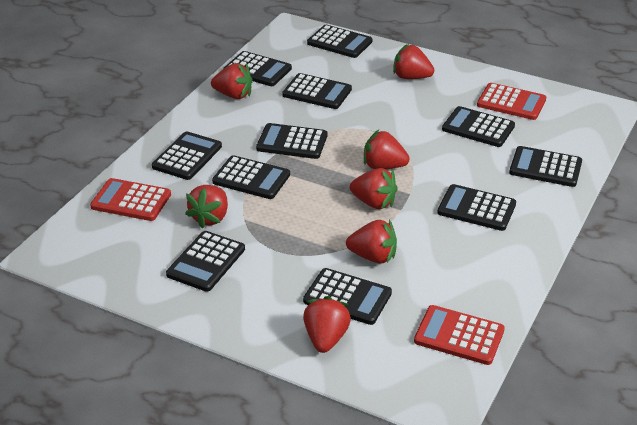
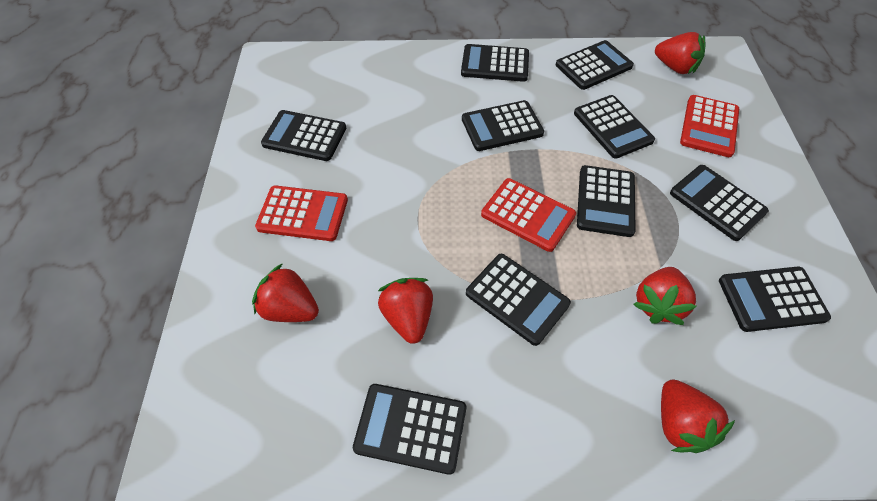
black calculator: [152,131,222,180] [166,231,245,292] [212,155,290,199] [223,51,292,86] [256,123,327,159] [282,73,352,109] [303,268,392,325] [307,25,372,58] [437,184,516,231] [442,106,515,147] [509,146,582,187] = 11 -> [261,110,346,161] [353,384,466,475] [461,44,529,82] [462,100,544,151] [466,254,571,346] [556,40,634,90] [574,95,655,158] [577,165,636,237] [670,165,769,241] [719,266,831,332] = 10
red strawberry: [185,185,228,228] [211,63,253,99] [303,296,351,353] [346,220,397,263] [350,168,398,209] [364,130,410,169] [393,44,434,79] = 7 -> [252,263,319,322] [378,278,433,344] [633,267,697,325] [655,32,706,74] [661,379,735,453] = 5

####

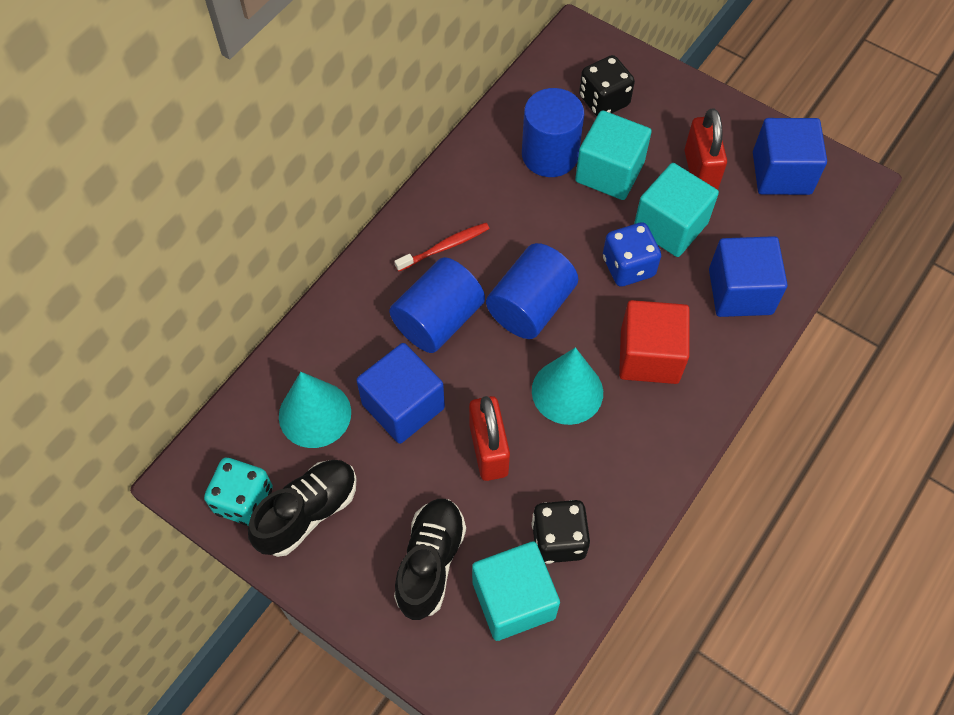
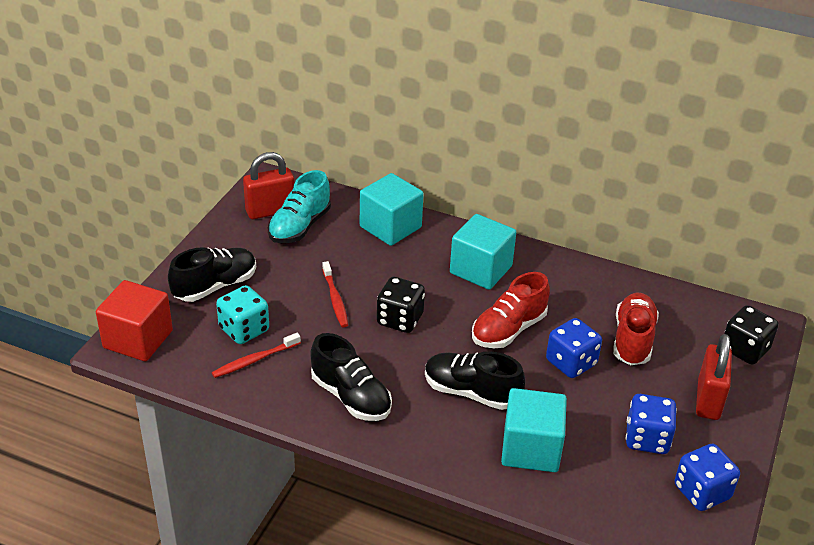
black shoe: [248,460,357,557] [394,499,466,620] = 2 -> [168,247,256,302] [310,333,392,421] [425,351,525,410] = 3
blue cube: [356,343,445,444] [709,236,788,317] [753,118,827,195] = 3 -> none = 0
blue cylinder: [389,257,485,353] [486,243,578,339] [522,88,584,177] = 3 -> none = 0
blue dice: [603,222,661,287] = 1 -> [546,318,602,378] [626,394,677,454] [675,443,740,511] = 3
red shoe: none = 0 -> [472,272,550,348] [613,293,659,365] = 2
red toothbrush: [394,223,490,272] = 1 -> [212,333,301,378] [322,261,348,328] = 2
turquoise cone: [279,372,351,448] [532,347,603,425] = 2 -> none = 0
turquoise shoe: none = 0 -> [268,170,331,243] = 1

####

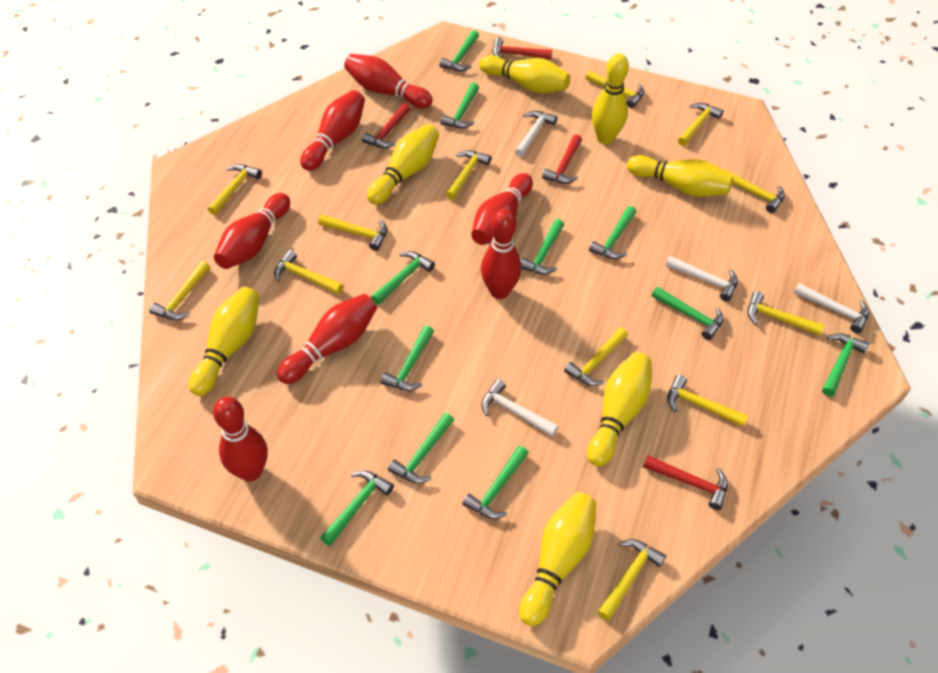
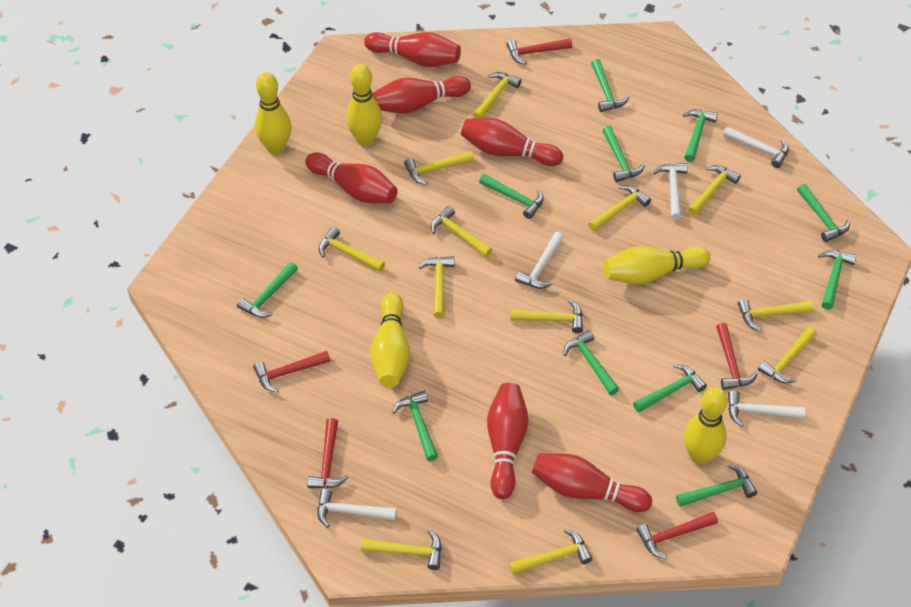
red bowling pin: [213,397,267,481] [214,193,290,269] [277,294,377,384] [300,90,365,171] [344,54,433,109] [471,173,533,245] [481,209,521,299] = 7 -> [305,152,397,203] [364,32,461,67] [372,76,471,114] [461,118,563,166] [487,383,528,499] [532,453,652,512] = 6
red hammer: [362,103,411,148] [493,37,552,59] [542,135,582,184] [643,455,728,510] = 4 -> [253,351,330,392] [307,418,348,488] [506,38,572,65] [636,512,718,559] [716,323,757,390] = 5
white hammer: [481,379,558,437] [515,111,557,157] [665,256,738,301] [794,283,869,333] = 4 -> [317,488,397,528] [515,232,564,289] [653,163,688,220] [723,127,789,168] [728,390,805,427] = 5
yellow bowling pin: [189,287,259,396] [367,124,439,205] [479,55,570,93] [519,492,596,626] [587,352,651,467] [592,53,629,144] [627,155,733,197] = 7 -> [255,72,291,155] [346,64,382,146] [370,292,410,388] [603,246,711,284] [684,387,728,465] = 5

####

* **Problem description**: Word for word, restate the lines of the data above that fall between the line holding "black calculator: [152,131,222,180]" and the line holding "red strawberry: [185,185,228,228]", inclusive, and no other lines.

* **Response below**:
black calculator: [152,131,222,180] [166,231,245,292] [212,155,290,199] [223,51,292,86] [256,123,327,159] [282,73,352,109] [303,268,392,325] [307,25,372,58] [437,184,516,231] [442,106,515,147] [509,146,582,187] = 11 -> [261,110,346,161] [353,384,466,475] [461,44,529,82] [462,100,544,151] [466,254,571,346] [556,40,634,90] [574,95,655,158] [577,165,636,237] [670,165,769,241] [719,266,831,332] = 10
red strawberry: [185,185,228,228] [211,63,253,99] [303,296,351,353] [346,220,397,263] [350,168,398,209] [364,130,410,169] [393,44,434,79] = 7 -> [252,263,319,322] [378,278,433,344] [633,267,697,325] [655,32,706,74] [661,379,735,453] = 5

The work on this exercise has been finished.